Listed entries:
★ ★ ★ ★
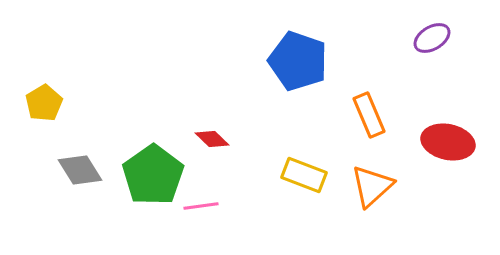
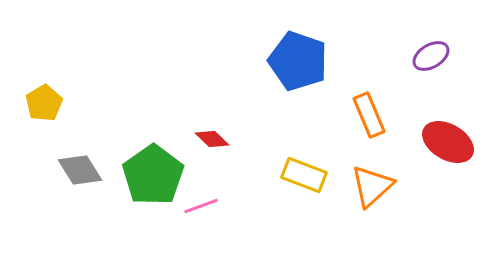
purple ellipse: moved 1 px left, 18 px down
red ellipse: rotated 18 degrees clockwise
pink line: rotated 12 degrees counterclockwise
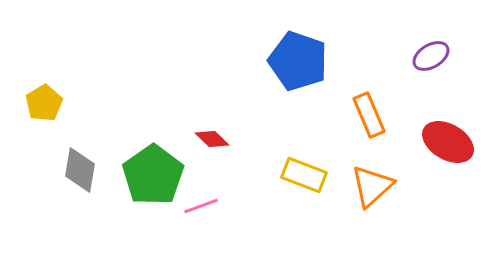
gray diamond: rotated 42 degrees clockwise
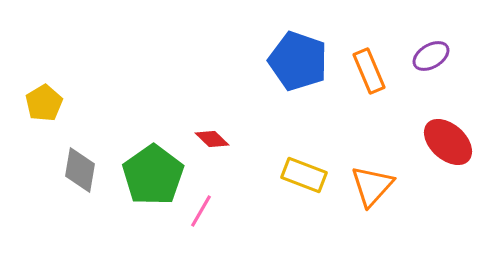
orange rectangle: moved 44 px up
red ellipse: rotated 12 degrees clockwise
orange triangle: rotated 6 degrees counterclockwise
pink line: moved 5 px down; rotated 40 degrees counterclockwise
★ ★ ★ ★
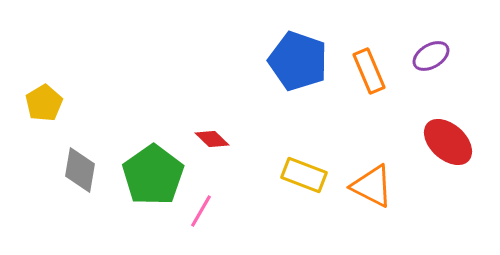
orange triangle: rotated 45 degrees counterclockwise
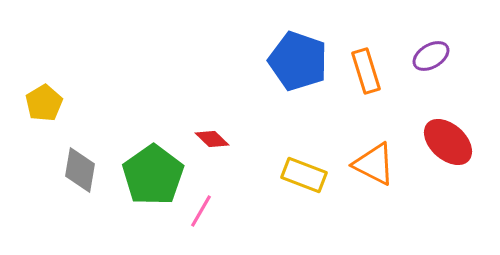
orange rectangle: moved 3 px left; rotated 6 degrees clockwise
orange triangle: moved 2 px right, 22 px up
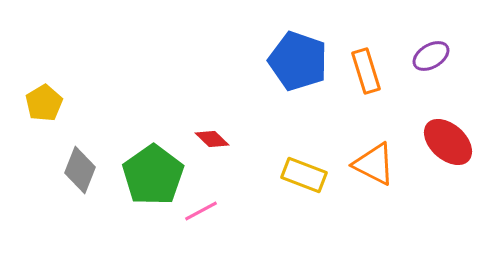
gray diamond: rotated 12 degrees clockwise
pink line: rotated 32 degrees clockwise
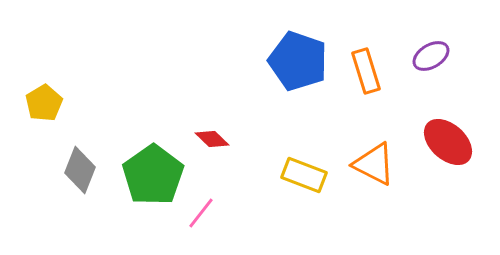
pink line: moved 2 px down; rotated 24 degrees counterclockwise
★ ★ ★ ★
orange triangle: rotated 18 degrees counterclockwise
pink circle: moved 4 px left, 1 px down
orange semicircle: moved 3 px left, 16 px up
★ ★ ★ ★
Problem:
Recast the records above as a JSON list of strings, one string per line, covering everything from the line containing "orange rectangle: moved 3" down to the line containing "pink line: moved 2", both included. Leave out the pictures and any blank lines.

Result:
[
  "orange rectangle: moved 3 px left; rotated 6 degrees clockwise",
  "orange triangle: moved 2 px right, 22 px up",
  "gray diamond: rotated 12 degrees clockwise",
  "pink line: rotated 32 degrees clockwise",
  "pink line: moved 2 px down; rotated 24 degrees counterclockwise"
]